WORK ORDER: Every record must come back unchanged, apart from the pictures, which are dropped.

-------- SUPPLIED ENTRIES

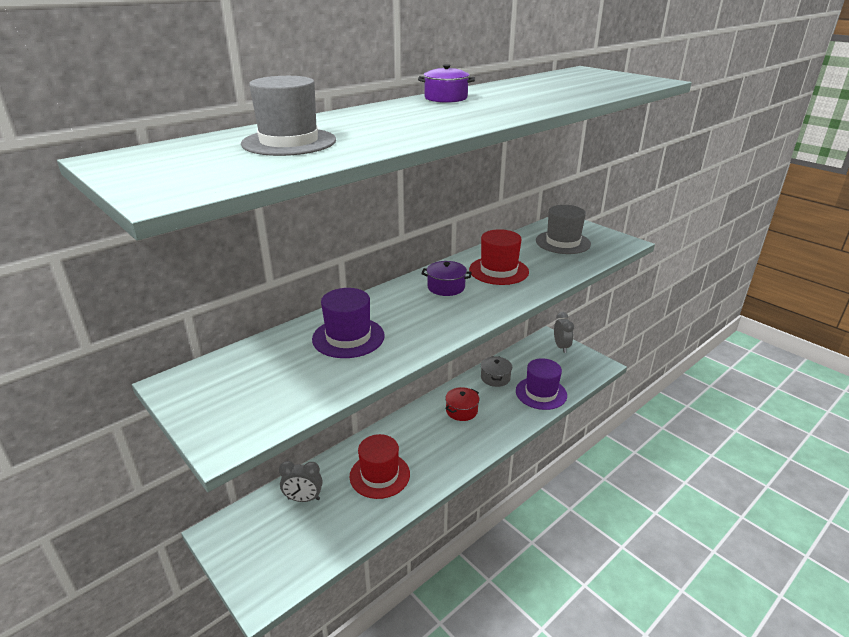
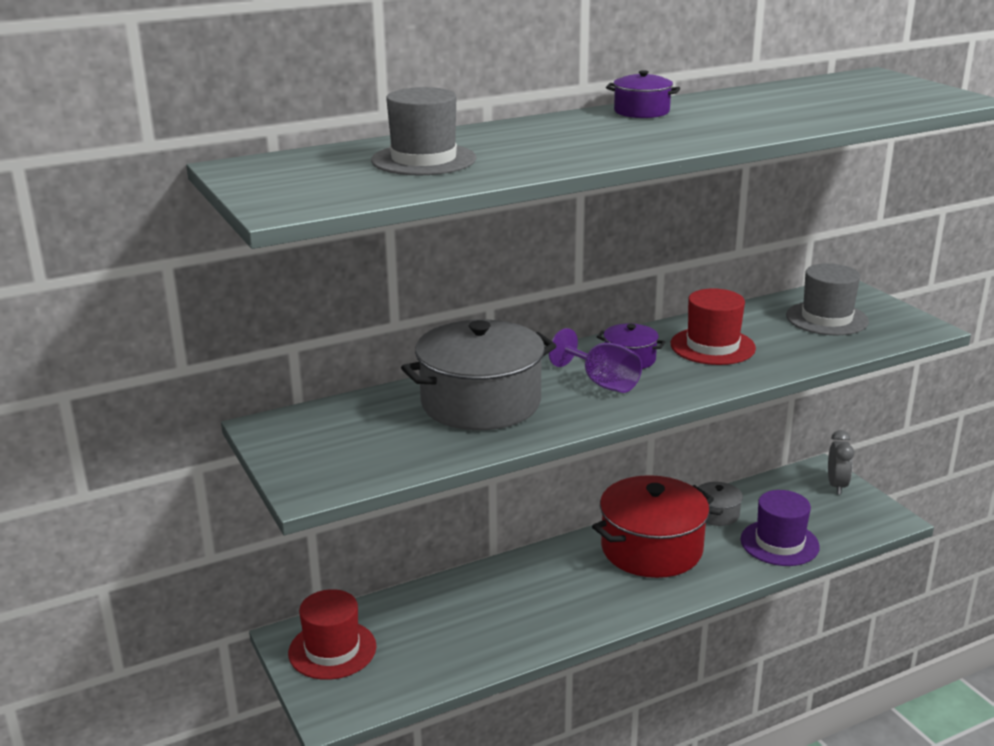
camera: 15 degrees right, 5 degrees down
(303, 499) = (406, 619): grey clock -> none
(348, 337) = (481, 403): purple hat -> grey pot
(379, 475) = (512, 608): red hat -> red hat (332, 650)
(433, 308) = (602, 383): none -> purple goblet
(461, 411) = (651, 549): red pot -> red pot, size x2.17

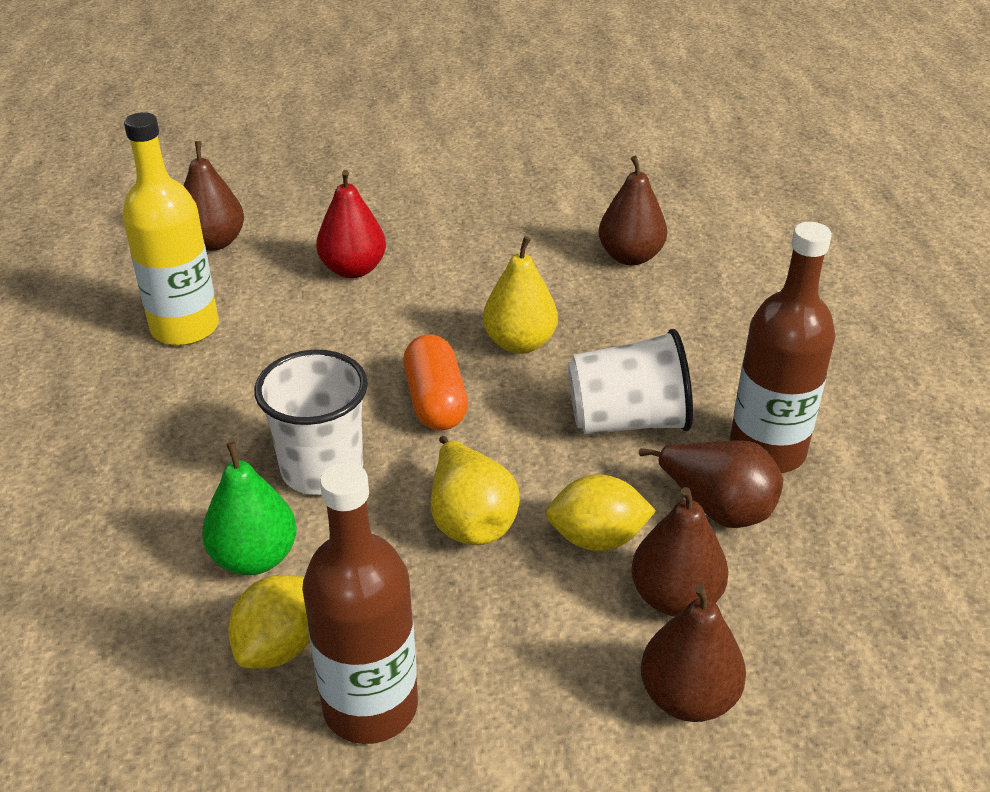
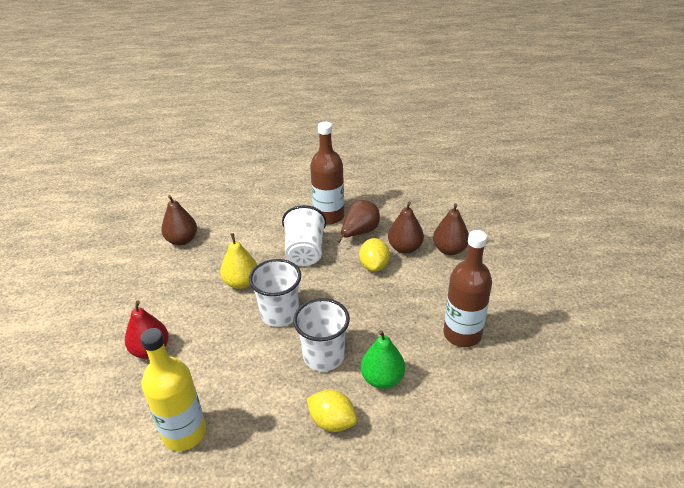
camera: 85 degrees left, 0 degrees up
(214, 242) = (88, 427): brown pear -> none
(279, 646) = (434, 365): yellow lemon -> yellow lemon (332, 421)
(435, 401) = (280, 314): orange capsule -> white cup
(470, 520) = (362, 303): yellow pear -> none

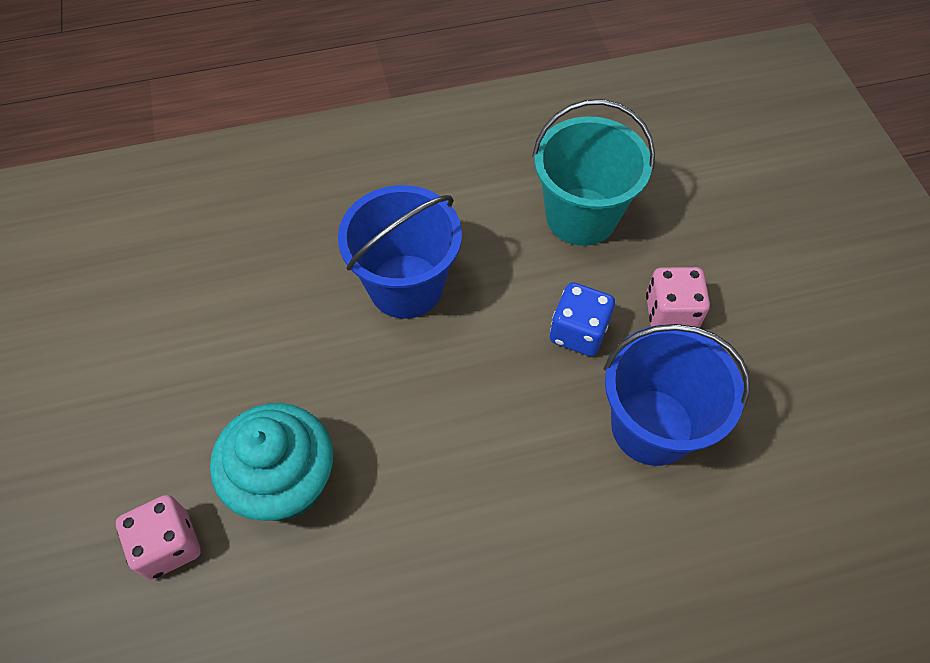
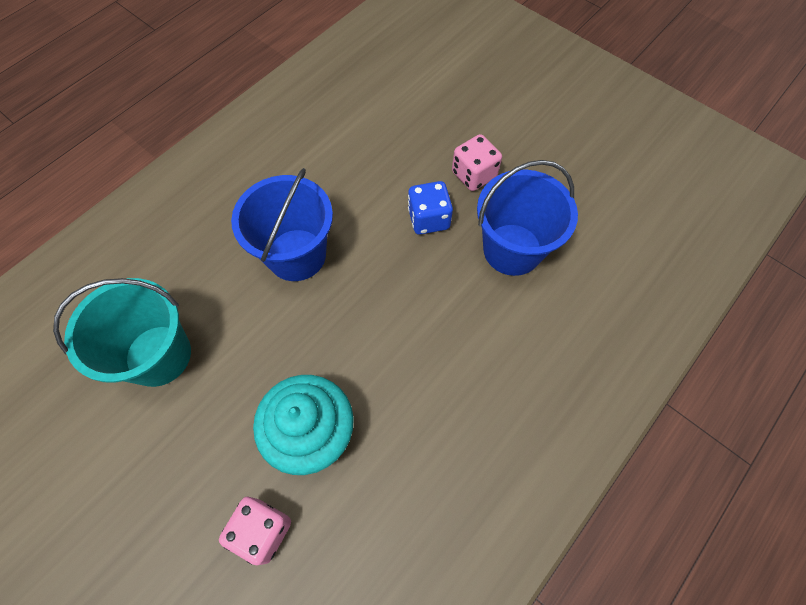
camera: 35 degrees left, 5 degrees up
(581, 216) = (377, 145): turquoise bucket -> turquoise bucket (158, 355)

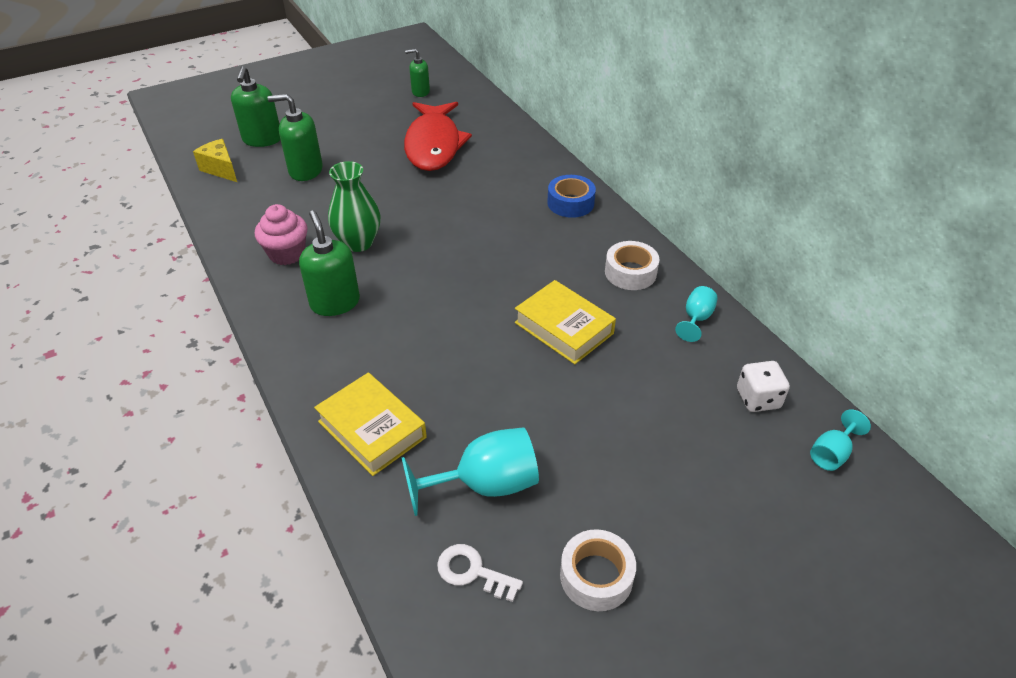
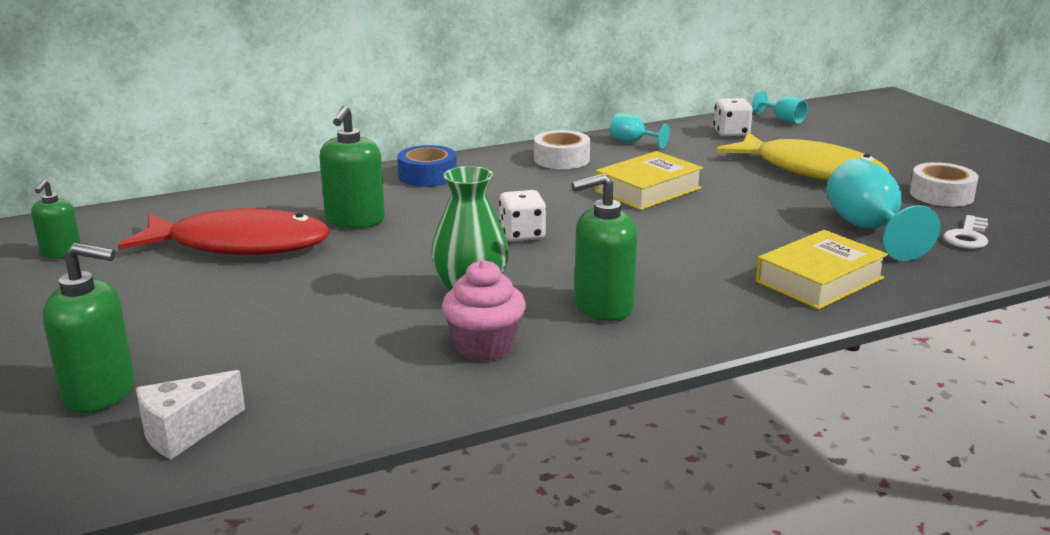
camera: 85 degrees left, 20 degrees down
(221, 169) = (184, 432): yellow cheese -> white cheese
(305, 170) = (247, 343): green soap dispenser -> green soap dispenser (355, 220)
(457, 259) = (522, 234): none -> white dice
(648, 458) = (810, 171): none -> yellow fish

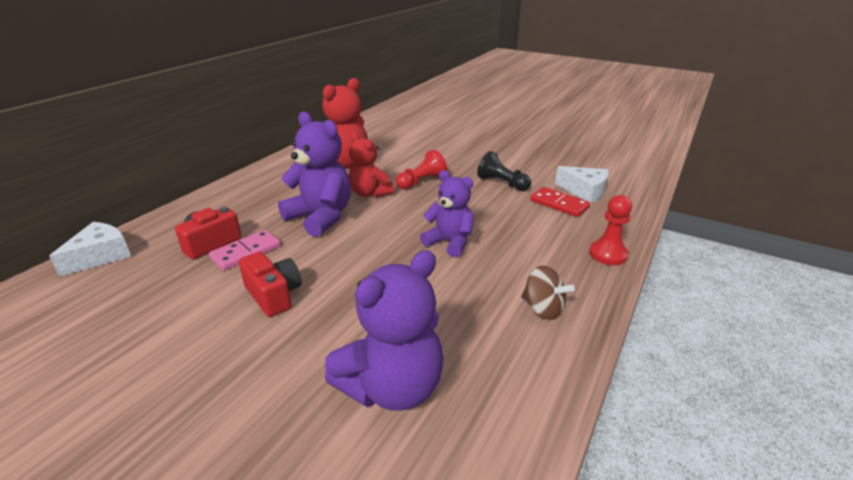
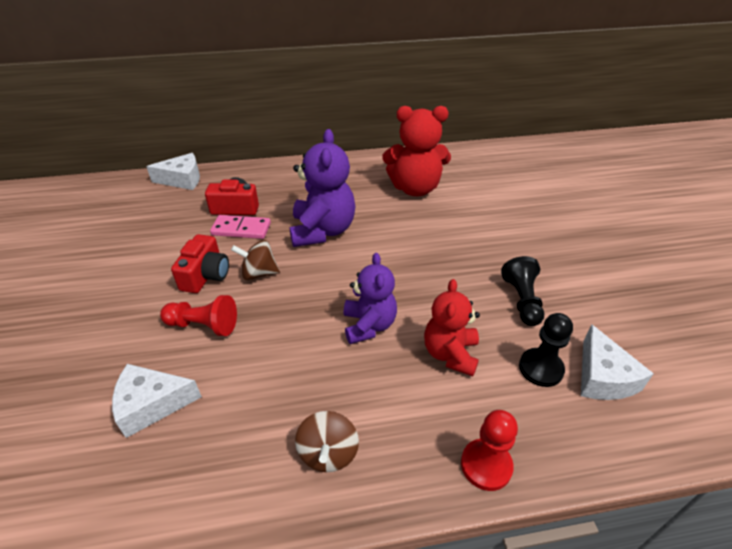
camera: 50 degrees right, 10 degrees up
(319, 266) = (259, 273): none -> brown spinning top
(370, 193) = (389, 231): red teddy bear -> red teddy bear (450, 354)
(392, 387) = (152, 404): purple teddy bear -> white cheese
(421, 182) = (448, 247): red pawn -> red pawn (203, 325)
(559, 204) = (540, 368): red domino -> black pawn

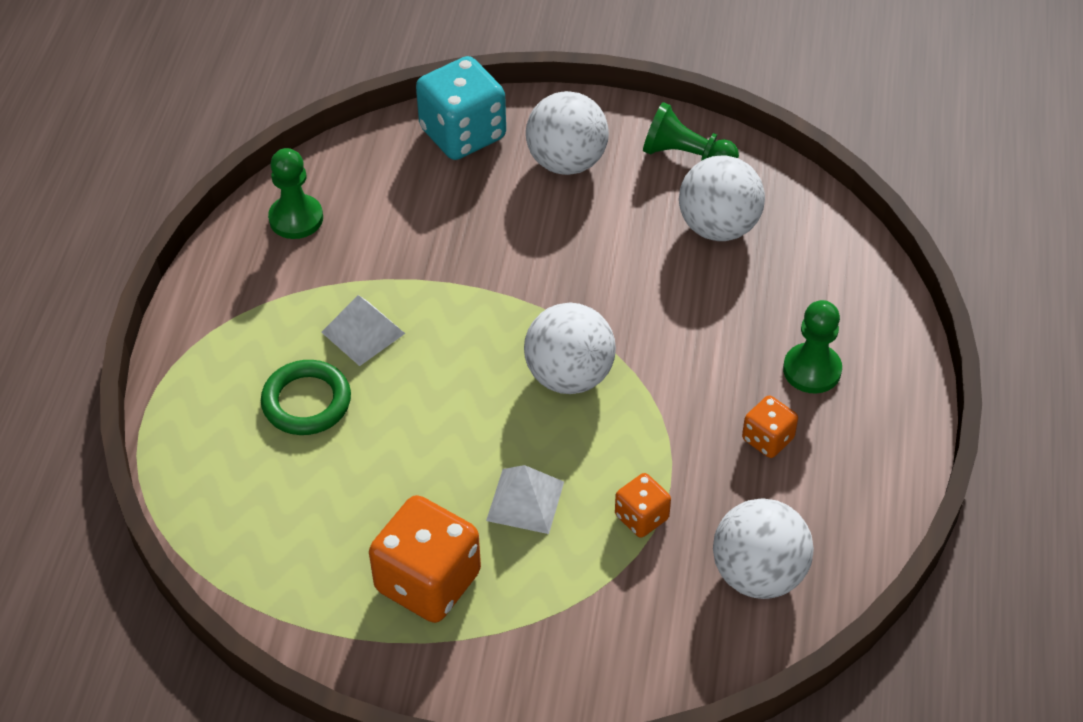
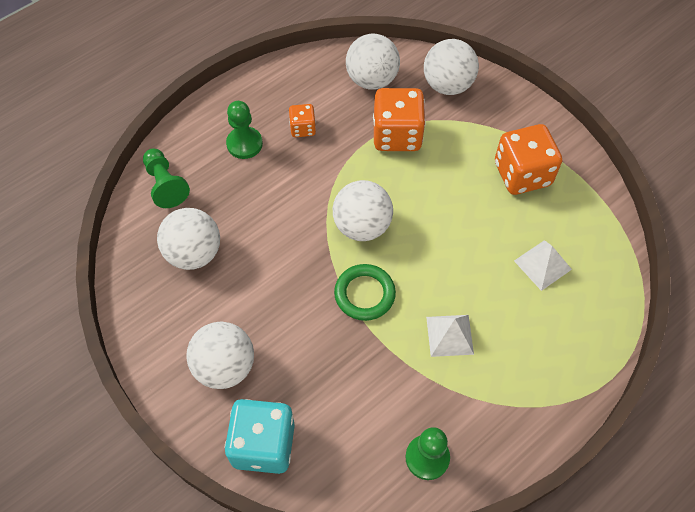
camera: 140 degrees left, 10 degrees up
(306, 402) = (514, 313): green ring -> green ring (364, 294)
(525, 501) = (443, 179): white pyramid -> white pyramid (542, 265)
(641, 517) = (397, 135): orange dice -> orange dice, size x1.92
(647, 646) = (447, 85): none -> white ball
(686, 155) = (155, 314): green pawn -> green pawn (165, 185)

----------------

YOUR SOLUTION:
camera: 15 degrees right, 5 degrees down
(303, 499) = (406, 619): grey clock -> none
(348, 337) = (481, 403): purple hat -> grey pot
(379, 475) = (512, 608): red hat -> red hat (332, 650)
(433, 308) = (602, 383): none -> purple goblet
(461, 411) = (651, 549): red pot -> red pot, size x2.17

camera: 85 degrees left, 0 degrees up
(214, 242) = (88, 427): brown pear -> none
(279, 646) = (434, 365): yellow lemon -> yellow lemon (332, 421)
(435, 401) = (280, 314): orange capsule -> white cup
(470, 520) = (362, 303): yellow pear -> none

camera: 35 degrees left, 5 degrees up
(581, 216) = (377, 145): turquoise bucket -> turquoise bucket (158, 355)

camera: 85 degrees left, 20 degrees down
(221, 169) = (184, 432): yellow cheese -> white cheese
(305, 170) = (247, 343): green soap dispenser -> green soap dispenser (355, 220)
(457, 259) = (522, 234): none -> white dice
(648, 458) = (810, 171): none -> yellow fish

camera: 50 degrees right, 10 degrees up
(319, 266) = (259, 273): none -> brown spinning top
(370, 193) = (389, 231): red teddy bear -> red teddy bear (450, 354)
(392, 387) = (152, 404): purple teddy bear -> white cheese
(421, 182) = (448, 247): red pawn -> red pawn (203, 325)
(559, 204) = (540, 368): red domino -> black pawn

camera: 140 degrees left, 10 degrees up
(306, 402) = (514, 313): green ring -> green ring (364, 294)
(525, 501) = (443, 179): white pyramid -> white pyramid (542, 265)
(641, 517) = (397, 135): orange dice -> orange dice, size x1.92
(647, 646) = (447, 85): none -> white ball
(686, 155) = (155, 314): green pawn -> green pawn (165, 185)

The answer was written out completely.